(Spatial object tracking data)
──────
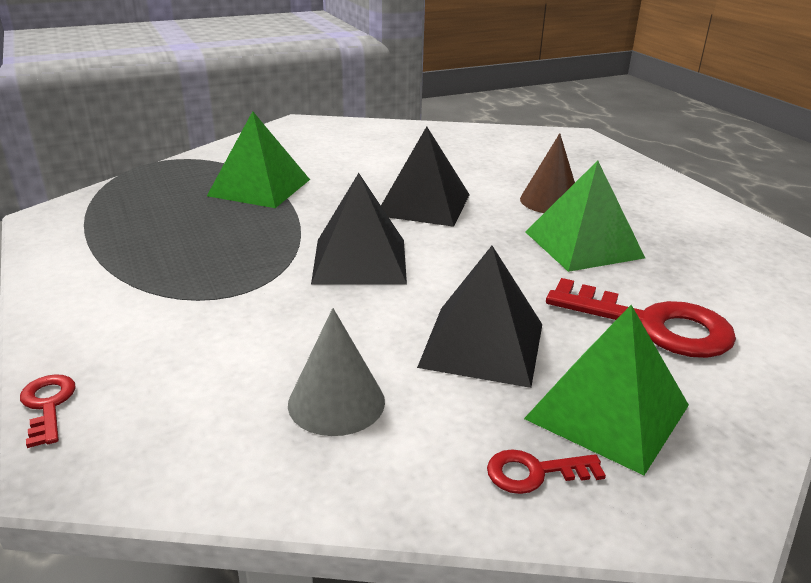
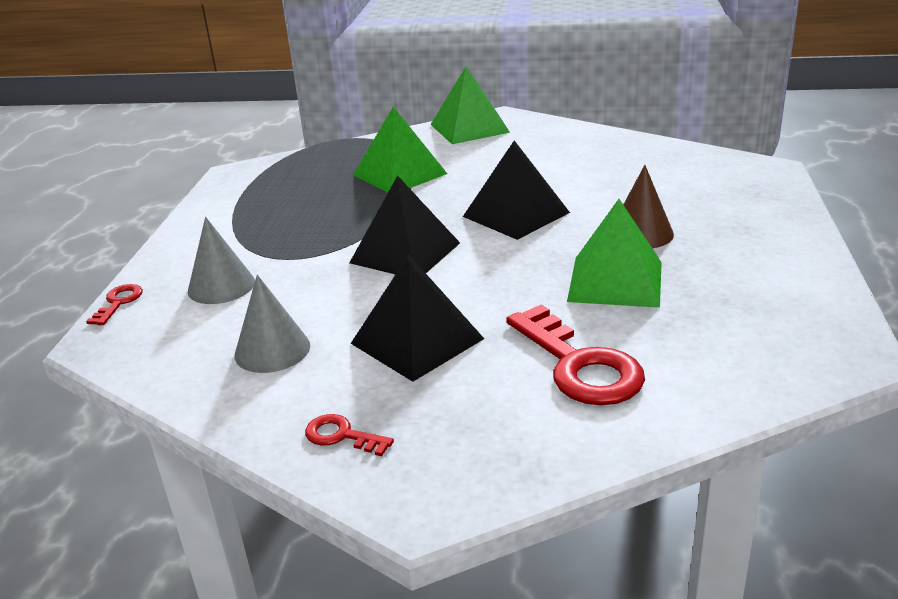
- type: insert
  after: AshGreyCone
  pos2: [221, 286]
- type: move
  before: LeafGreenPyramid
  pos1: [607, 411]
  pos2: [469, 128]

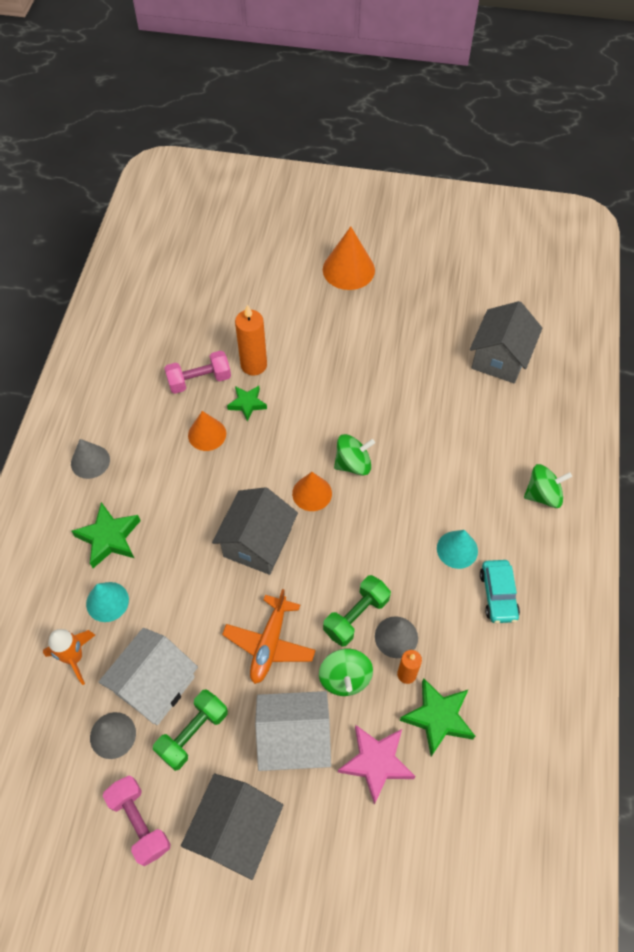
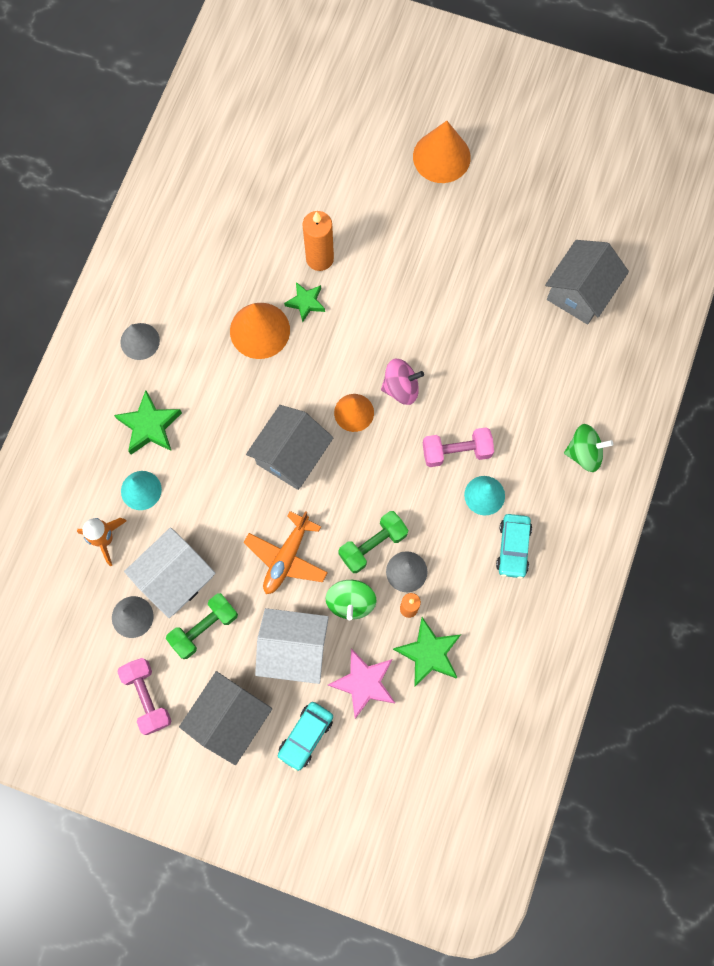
- type: resize
  before: OrangeCone
  pos1: [207, 434]
  pos2: [260, 330]
  scale: 1.54
- type: insert
  after: TurquoiseAutomobile
  pos2: [306, 736]
- type: recolor
  before: LeafGreenToyTop
  after: RosyToyTop
  pos1: [353, 464]
  pos2: [401, 388]
- type: move
  before: RosyFreeWeight
  pos1: [199, 380]
  pos2: [456, 451]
──────
Without the pictures, repeat every record above exactly as written.

- type: insert
  after: AshGreyCone
  pos2: [221, 286]
- type: move
  before: LeafGreenPyramid
  pos1: [607, 411]
  pos2: [469, 128]

- type: resize
  before: OrangeCone
  pos1: [207, 434]
  pos2: [260, 330]
  scale: 1.54
- type: insert
  after: TurquoiseAutomobile
  pos2: [306, 736]
- type: recolor
  before: LeafGreenToyTop
  after: RosyToyTop
  pos1: [353, 464]
  pos2: [401, 388]
- type: move
  before: RosyFreeWeight
  pos1: [199, 380]
  pos2: [456, 451]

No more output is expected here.